From the records below, copy out exactly the lines from the one containing "RFID pin SS: D2 -> RX" to the one containing "TFT pin SDI: D8 -> A0", both included. Add nothing else.

Top of THE RECORDS

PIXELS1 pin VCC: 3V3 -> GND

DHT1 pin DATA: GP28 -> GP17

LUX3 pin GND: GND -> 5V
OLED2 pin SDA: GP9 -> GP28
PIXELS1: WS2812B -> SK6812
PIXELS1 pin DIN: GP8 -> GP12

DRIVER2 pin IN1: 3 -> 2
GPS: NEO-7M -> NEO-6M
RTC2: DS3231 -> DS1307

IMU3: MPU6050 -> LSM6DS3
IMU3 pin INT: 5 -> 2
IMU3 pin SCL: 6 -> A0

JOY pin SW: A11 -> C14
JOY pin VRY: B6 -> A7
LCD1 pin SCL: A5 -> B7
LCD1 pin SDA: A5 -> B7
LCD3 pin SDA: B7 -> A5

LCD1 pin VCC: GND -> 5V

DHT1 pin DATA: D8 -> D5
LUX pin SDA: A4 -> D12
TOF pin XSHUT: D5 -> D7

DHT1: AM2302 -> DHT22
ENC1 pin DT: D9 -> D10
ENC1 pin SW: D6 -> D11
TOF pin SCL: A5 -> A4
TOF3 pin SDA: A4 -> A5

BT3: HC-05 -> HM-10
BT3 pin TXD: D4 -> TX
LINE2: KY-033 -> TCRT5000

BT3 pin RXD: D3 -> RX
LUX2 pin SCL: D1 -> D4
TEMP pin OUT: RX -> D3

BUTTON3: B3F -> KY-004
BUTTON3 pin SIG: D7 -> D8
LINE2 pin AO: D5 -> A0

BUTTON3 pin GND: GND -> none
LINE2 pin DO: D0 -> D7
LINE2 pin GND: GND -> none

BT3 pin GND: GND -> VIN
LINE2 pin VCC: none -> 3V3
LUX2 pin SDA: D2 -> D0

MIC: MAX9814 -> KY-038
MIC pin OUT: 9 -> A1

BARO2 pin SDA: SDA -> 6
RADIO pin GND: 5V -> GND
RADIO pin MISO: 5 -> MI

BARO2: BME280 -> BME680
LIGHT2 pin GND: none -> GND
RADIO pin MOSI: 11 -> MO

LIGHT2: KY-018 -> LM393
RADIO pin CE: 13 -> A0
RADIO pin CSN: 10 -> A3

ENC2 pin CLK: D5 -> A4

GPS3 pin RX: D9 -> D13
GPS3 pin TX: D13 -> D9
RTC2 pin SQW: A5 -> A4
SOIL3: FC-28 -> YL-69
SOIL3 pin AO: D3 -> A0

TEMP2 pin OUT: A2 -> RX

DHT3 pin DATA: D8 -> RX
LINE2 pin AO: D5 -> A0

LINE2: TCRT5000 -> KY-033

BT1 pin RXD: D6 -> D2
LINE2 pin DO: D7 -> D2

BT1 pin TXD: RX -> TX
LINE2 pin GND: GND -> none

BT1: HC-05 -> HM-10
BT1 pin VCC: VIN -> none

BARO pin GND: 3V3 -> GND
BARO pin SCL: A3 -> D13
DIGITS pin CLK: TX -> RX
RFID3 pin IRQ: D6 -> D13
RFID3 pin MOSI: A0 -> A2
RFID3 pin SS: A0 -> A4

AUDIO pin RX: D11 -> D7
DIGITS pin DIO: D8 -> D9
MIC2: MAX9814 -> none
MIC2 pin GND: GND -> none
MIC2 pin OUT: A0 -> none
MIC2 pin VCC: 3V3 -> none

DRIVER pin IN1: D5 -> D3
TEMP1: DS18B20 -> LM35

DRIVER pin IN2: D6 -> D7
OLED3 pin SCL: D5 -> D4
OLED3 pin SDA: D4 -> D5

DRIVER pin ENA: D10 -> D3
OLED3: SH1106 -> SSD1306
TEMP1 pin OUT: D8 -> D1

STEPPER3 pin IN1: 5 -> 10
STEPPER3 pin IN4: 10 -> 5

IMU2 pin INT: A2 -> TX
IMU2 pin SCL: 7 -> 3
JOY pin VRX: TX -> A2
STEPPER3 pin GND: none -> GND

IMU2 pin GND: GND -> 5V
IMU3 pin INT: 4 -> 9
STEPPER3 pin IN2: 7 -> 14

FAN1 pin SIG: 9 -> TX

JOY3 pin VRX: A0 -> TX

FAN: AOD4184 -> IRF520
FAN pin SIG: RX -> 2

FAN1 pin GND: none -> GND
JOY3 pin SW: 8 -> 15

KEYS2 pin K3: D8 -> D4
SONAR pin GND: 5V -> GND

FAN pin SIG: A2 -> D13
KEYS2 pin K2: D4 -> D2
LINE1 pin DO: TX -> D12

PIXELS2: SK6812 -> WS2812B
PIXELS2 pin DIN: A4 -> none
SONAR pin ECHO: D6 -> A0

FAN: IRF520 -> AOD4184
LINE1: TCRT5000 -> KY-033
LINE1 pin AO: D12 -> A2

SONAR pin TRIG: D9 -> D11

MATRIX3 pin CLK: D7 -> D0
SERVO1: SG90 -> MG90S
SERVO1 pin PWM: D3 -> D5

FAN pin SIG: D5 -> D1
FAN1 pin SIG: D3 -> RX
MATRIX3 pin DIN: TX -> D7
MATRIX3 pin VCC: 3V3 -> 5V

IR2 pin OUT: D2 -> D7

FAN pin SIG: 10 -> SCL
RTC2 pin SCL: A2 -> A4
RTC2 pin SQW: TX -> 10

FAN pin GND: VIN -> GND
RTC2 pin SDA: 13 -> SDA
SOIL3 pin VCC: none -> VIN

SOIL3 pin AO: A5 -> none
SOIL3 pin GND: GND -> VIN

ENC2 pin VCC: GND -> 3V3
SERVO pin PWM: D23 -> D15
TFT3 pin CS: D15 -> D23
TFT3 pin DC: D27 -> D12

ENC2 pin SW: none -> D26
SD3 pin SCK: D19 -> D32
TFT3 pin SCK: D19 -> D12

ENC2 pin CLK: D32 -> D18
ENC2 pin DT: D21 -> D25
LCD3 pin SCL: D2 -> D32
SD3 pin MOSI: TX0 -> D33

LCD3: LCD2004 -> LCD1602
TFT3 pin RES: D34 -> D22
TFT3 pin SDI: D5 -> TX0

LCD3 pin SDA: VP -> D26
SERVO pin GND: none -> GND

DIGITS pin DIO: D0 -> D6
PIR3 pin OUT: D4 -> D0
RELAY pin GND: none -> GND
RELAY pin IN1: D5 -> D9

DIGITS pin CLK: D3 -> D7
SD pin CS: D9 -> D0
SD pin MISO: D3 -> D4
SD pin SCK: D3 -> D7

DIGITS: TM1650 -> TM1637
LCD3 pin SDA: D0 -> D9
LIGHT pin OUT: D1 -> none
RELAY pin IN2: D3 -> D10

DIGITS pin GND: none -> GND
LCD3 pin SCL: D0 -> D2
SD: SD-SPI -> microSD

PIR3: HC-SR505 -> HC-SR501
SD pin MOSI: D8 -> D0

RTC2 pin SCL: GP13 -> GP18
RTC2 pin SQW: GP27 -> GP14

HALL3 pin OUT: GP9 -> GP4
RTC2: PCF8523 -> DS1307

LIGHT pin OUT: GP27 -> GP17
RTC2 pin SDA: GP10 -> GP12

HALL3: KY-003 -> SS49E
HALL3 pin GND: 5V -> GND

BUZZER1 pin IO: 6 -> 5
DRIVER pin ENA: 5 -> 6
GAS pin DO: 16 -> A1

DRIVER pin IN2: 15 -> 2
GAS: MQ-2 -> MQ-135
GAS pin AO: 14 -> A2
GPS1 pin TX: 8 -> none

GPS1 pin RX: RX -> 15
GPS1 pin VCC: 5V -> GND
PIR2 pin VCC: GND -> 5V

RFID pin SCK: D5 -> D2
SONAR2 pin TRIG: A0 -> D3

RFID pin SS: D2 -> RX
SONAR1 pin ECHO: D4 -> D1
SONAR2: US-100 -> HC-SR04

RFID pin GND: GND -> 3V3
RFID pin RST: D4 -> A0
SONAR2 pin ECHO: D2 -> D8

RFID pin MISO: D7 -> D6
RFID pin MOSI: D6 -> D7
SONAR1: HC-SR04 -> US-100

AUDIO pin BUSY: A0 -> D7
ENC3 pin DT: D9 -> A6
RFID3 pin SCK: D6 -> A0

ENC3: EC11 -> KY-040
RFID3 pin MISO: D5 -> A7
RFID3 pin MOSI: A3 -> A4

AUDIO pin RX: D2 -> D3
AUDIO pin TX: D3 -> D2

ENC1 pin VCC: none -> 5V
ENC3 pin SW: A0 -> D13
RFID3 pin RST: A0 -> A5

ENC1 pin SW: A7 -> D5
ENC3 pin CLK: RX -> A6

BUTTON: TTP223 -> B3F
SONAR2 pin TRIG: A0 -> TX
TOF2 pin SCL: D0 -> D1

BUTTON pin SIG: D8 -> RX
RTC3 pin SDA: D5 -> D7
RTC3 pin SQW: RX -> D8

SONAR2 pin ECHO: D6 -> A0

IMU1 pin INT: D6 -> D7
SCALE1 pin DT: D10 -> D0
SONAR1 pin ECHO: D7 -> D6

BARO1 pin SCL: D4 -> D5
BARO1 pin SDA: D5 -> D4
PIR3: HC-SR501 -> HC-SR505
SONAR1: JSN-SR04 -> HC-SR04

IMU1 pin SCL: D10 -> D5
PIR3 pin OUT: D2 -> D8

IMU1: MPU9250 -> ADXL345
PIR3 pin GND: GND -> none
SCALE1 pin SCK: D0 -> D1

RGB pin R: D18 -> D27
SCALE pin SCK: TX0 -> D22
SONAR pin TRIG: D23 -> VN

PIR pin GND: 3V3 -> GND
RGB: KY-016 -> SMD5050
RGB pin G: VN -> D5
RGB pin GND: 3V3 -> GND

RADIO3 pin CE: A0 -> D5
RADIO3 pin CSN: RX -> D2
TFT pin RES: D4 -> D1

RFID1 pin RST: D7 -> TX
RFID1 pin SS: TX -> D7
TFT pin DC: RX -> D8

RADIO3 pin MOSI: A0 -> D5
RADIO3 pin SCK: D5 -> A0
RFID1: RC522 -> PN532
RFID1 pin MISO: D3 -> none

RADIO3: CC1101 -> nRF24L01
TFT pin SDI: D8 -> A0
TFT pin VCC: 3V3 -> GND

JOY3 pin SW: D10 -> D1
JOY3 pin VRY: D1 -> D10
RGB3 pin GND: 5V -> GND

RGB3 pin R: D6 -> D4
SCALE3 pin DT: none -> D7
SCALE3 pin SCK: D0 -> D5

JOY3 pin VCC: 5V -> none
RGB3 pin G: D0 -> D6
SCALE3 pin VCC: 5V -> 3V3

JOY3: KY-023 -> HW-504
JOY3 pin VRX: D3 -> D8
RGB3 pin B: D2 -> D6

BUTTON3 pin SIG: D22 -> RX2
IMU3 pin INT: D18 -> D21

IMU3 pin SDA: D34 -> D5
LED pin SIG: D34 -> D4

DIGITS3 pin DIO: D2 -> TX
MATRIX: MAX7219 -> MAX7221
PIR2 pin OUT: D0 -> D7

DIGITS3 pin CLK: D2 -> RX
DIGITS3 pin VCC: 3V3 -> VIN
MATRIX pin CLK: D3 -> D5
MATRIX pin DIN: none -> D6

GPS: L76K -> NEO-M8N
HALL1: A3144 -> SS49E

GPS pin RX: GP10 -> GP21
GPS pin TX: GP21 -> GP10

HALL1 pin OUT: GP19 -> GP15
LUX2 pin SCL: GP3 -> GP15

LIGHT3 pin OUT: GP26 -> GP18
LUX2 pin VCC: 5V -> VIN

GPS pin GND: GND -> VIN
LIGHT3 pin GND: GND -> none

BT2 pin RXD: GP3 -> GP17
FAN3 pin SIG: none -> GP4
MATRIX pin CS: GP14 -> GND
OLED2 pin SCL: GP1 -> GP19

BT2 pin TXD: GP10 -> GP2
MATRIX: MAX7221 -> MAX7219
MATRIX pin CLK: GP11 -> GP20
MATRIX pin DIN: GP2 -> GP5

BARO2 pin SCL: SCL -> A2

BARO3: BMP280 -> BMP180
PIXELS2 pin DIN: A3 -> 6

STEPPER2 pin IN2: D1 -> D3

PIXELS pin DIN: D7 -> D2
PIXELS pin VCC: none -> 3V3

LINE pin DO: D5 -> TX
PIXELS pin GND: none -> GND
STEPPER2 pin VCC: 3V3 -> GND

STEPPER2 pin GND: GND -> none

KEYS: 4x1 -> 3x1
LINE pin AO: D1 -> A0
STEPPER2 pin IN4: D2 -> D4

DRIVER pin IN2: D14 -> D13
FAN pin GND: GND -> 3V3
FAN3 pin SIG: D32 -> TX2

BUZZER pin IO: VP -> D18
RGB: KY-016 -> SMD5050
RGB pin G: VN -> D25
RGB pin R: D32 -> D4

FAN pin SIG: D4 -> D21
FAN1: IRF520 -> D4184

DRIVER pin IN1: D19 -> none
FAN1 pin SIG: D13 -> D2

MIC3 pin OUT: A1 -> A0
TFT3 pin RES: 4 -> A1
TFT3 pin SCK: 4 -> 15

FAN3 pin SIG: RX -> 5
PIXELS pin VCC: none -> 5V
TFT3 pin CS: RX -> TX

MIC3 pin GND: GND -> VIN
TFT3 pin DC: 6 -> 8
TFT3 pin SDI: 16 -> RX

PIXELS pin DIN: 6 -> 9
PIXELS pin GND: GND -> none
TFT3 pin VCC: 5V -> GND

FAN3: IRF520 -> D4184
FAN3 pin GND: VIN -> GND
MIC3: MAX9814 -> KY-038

Bottom of THE RECORDS

OUTPUT OF THE TASK:
RFID pin SS: D2 -> RX
SONAR1 pin ECHO: D4 -> D1
SONAR2: US-100 -> HC-SR04

RFID pin GND: GND -> 3V3
RFID pin RST: D4 -> A0
SONAR2 pin ECHO: D2 -> D8

RFID pin MISO: D7 -> D6
RFID pin MOSI: D6 -> D7
SONAR1: HC-SR04 -> US-100

AUDIO pin BUSY: A0 -> D7
ENC3 pin DT: D9 -> A6
RFID3 pin SCK: D6 -> A0

ENC3: EC11 -> KY-040
RFID3 pin MISO: D5 -> A7
RFID3 pin MOSI: A3 -> A4

AUDIO pin RX: D2 -> D3
AUDIO pin TX: D3 -> D2

ENC1 pin VCC: none -> 5V
ENC3 pin SW: A0 -> D13
RFID3 pin RST: A0 -> A5

ENC1 pin SW: A7 -> D5
ENC3 pin CLK: RX -> A6

BUTTON: TTP223 -> B3F
SONAR2 pin TRIG: A0 -> TX
TOF2 pin SCL: D0 -> D1

BUTTON pin SIG: D8 -> RX
RTC3 pin SDA: D5 -> D7
RTC3 pin SQW: RX -> D8

SONAR2 pin ECHO: D6 -> A0

IMU1 pin INT: D6 -> D7
SCALE1 pin DT: D10 -> D0
SONAR1 pin ECHO: D7 -> D6

BARO1 pin SCL: D4 -> D5
BARO1 pin SDA: D5 -> D4
PIR3: HC-SR501 -> HC-SR505
SONAR1: JSN-SR04 -> HC-SR04

IMU1 pin SCL: D10 -> D5
PIR3 pin OUT: D2 -> D8

IMU1: MPU9250 -> ADXL345
PIR3 pin GND: GND -> none
SCALE1 pin SCK: D0 -> D1

RGB pin R: D18 -> D27
SCALE pin SCK: TX0 -> D22
SONAR pin TRIG: D23 -> VN

PIR pin GND: 3V3 -> GND
RGB: KY-016 -> SMD5050
RGB pin G: VN -> D5
RGB pin GND: 3V3 -> GND

RADIO3 pin CE: A0 -> D5
RADIO3 pin CSN: RX -> D2
TFT pin RES: D4 -> D1

RFID1 pin RST: D7 -> TX
RFID1 pin SS: TX -> D7
TFT pin DC: RX -> D8

RADIO3 pin MOSI: A0 -> D5
RADIO3 pin SCK: D5 -> A0
RFID1: RC522 -> PN532
RFID1 pin MISO: D3 -> none

RADIO3: CC1101 -> nRF24L01
TFT pin SDI: D8 -> A0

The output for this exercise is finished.